**Exercise directions:** Go through the records and transcribe them exactly, passing over any picture.

[Records contained in a dataset]
----

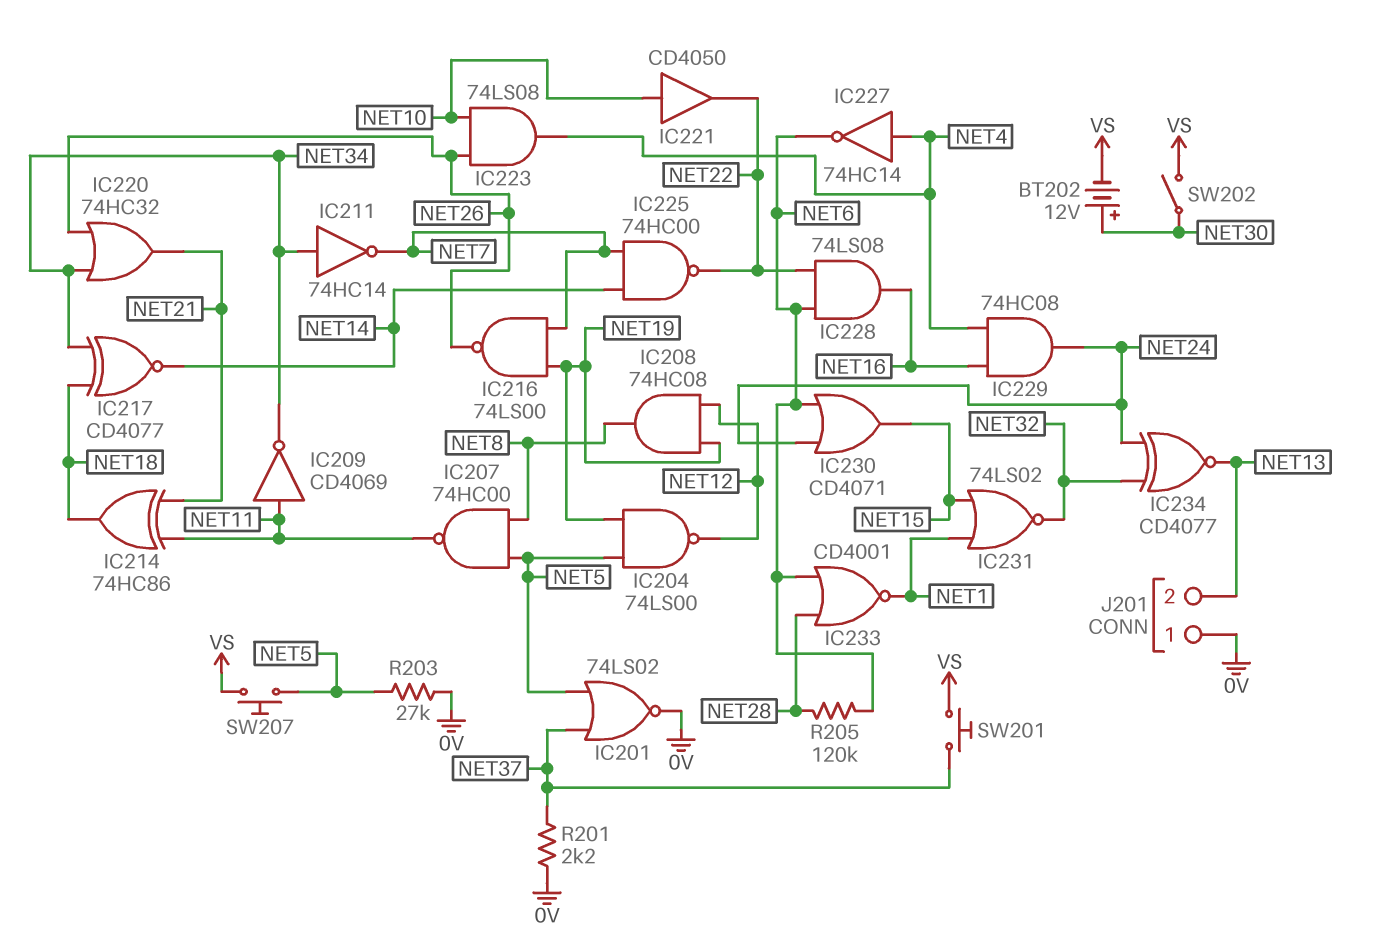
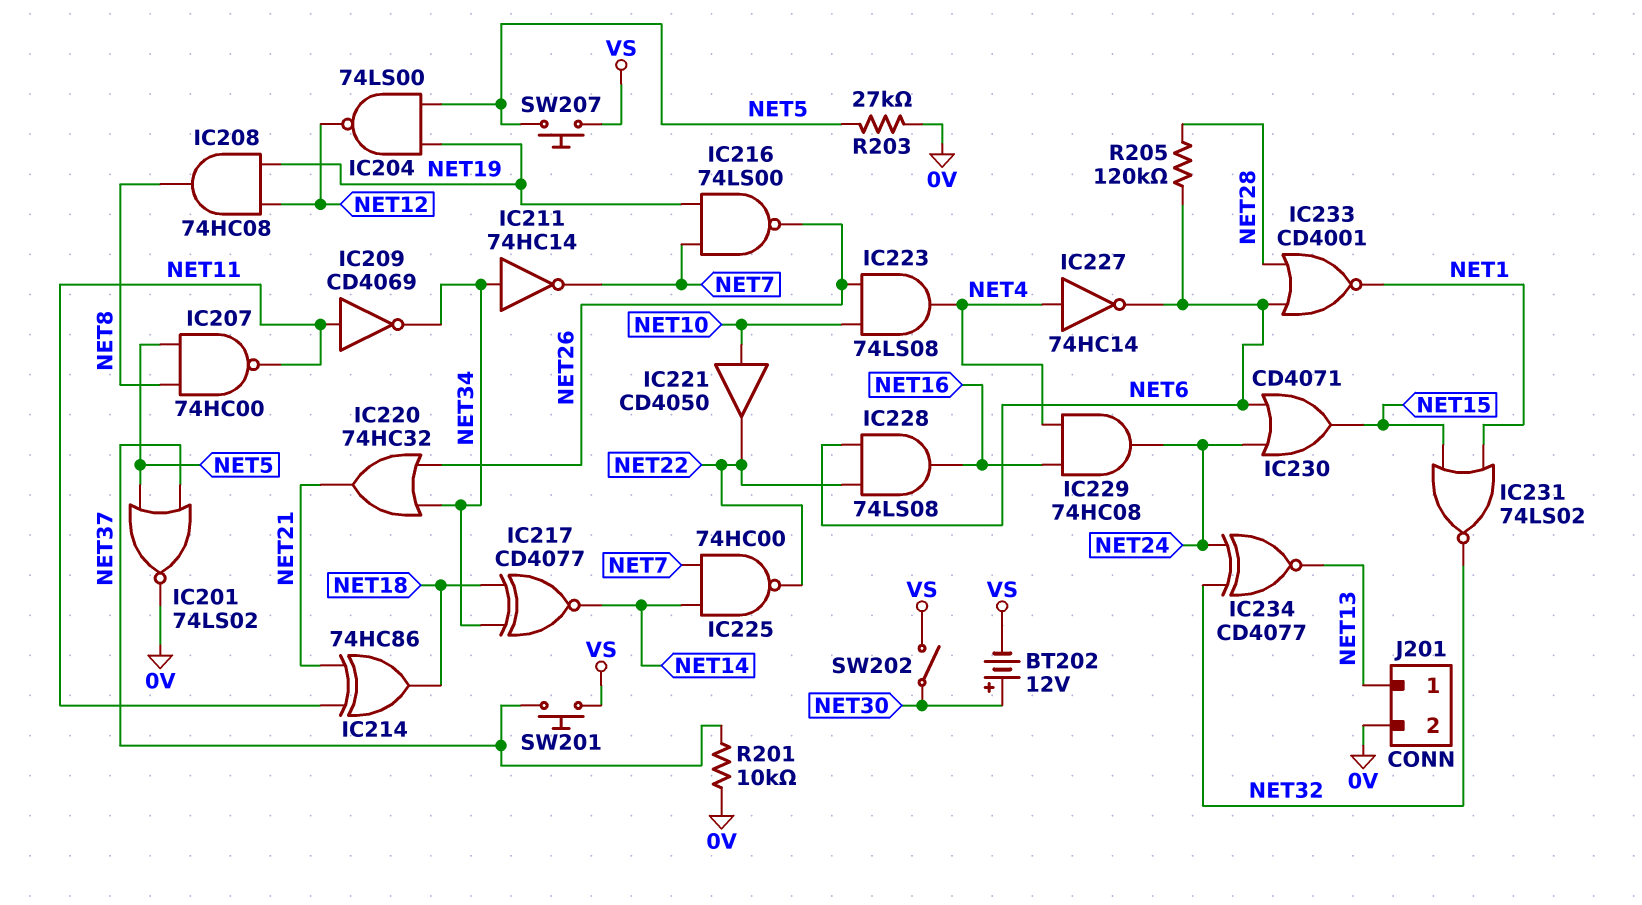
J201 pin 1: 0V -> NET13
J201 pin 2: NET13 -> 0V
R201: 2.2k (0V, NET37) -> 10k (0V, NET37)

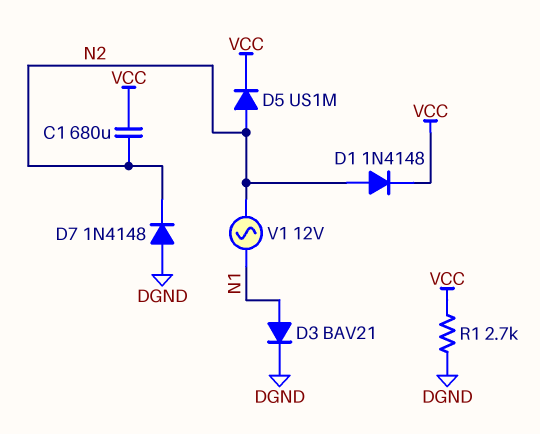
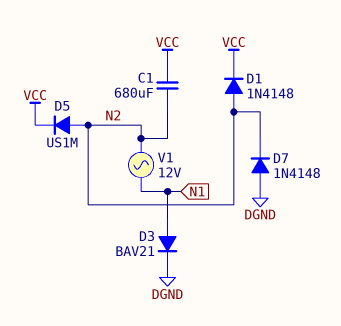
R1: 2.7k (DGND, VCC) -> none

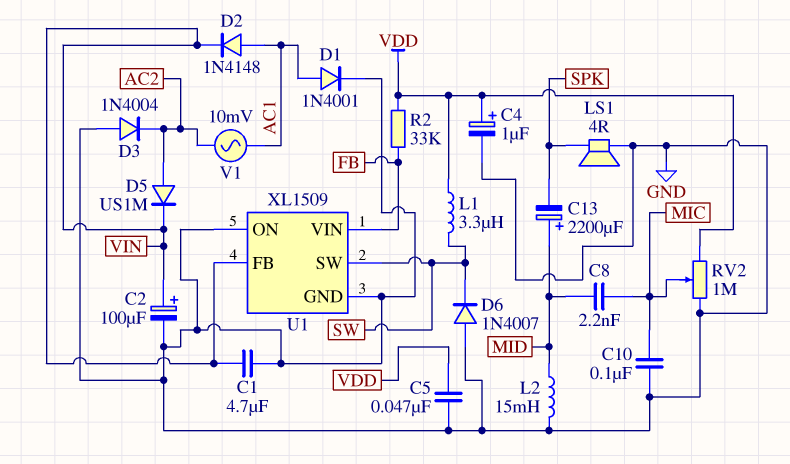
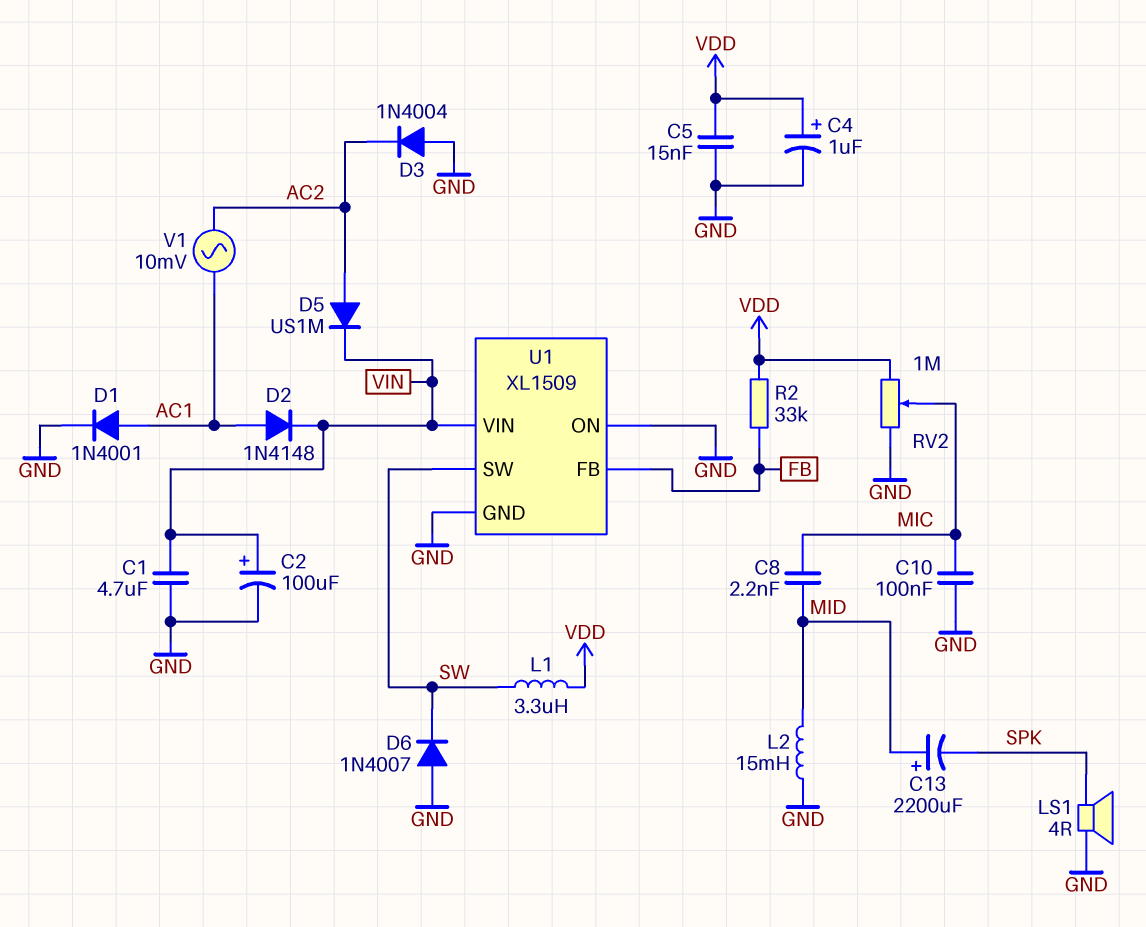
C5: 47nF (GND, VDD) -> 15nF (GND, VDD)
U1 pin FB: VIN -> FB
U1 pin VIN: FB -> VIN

----

**Answer:**
J201 pin 1: 0V -> NET13
J201 pin 2: NET13 -> 0V
R201: 2.2k (0V, NET37) -> 10k (0V, NET37)

R1: 2.7k (DGND, VCC) -> none

C5: 47nF (GND, VDD) -> 15nF (GND, VDD)
U1 pin FB: VIN -> FB
U1 pin VIN: FB -> VIN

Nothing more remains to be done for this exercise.